DIRECTIONS: Only one number is wanted here: how many lines of the data hold "blue".

SOURCE DATA:
# # # #
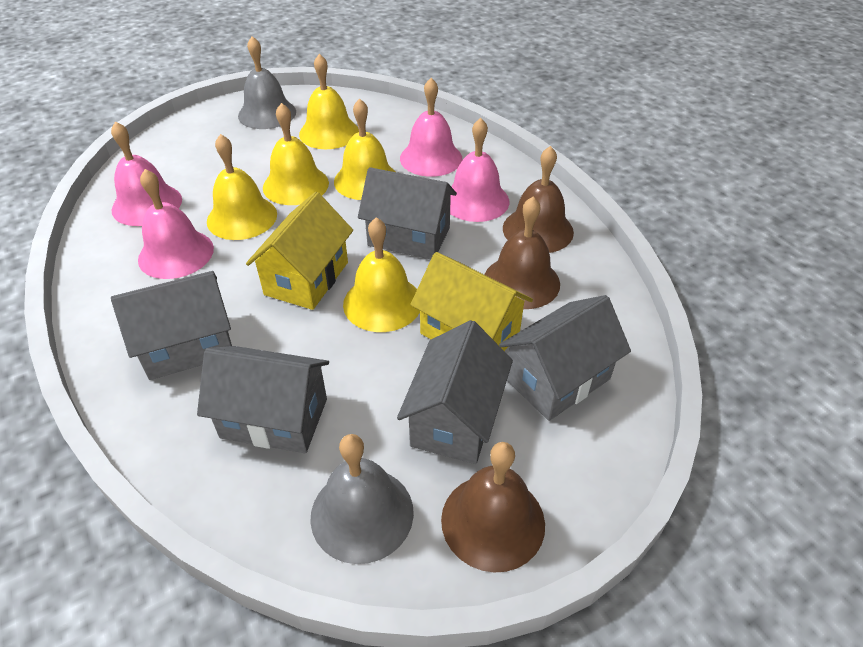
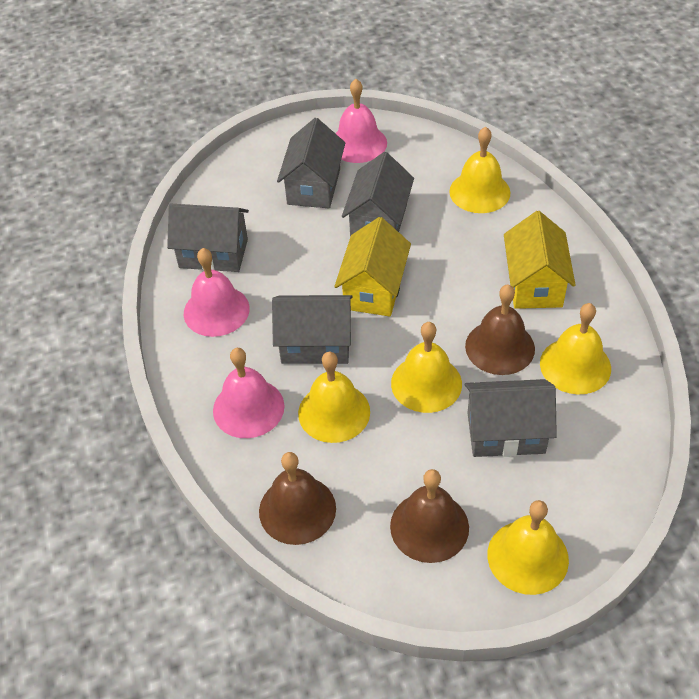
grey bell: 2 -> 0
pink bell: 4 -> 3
# # # #
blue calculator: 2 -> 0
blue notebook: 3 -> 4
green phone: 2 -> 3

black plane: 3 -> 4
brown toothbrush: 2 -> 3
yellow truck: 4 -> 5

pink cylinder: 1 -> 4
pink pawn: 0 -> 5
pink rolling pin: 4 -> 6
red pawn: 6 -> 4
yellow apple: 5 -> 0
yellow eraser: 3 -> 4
# # # #
SOLUTION: 2